* [INPUT DATA]:
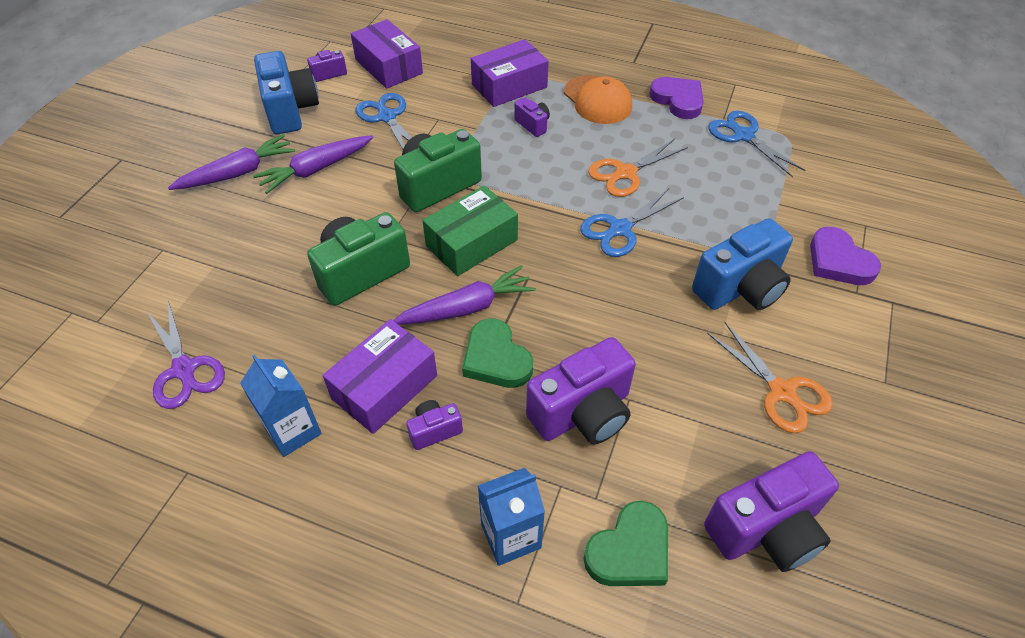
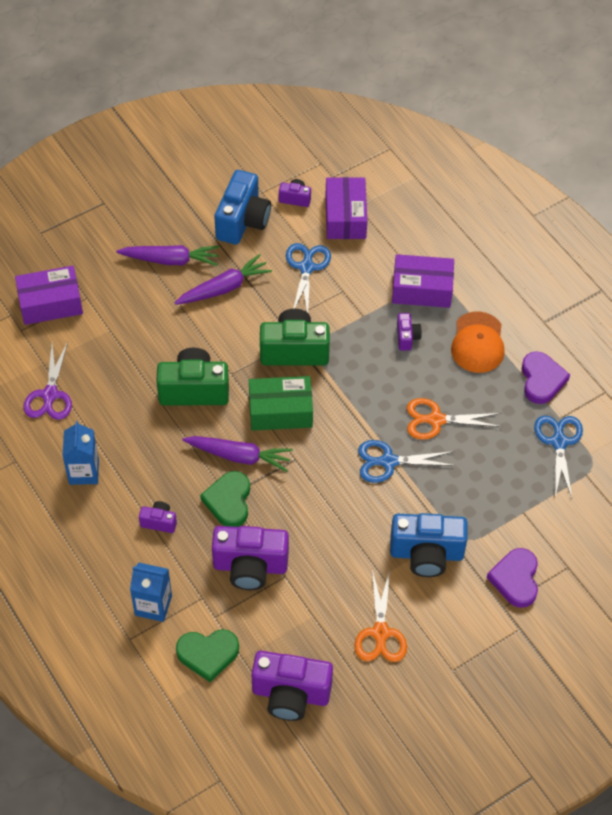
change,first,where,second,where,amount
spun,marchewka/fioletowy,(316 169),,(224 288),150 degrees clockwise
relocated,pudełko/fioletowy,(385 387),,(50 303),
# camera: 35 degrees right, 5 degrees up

* * *

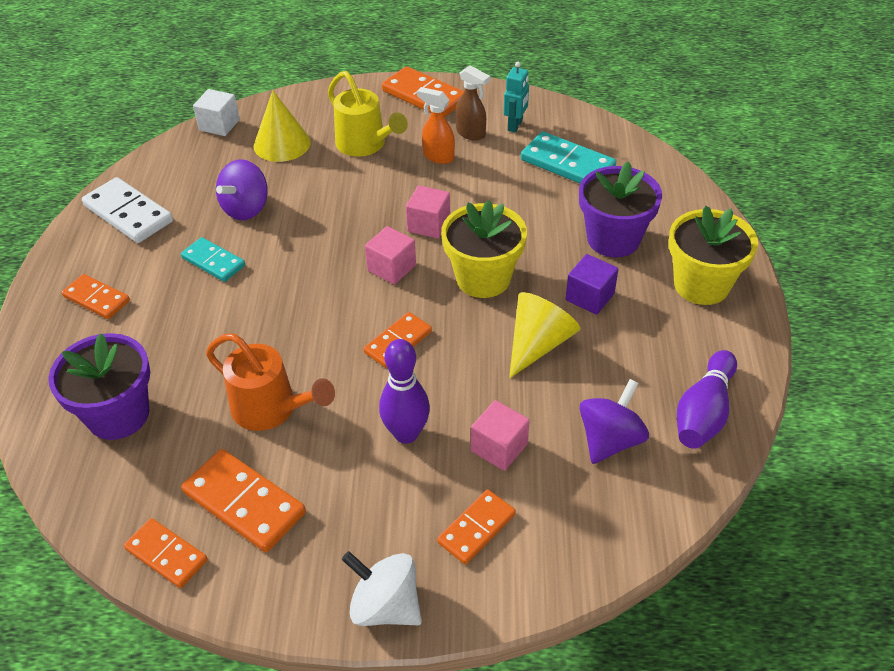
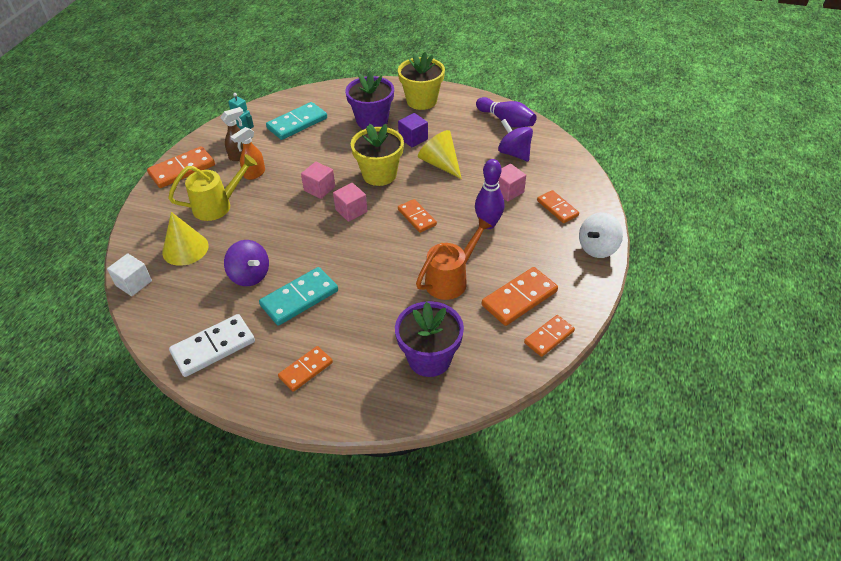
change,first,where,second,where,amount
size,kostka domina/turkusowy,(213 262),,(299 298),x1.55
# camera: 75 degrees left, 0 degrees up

* [REQUIRED ACTION]: Wherever the string "fioletowy" occurs in a line of the listing above, count that line, and report only the total.

* [RESULT OF THE EXERCISE]: 2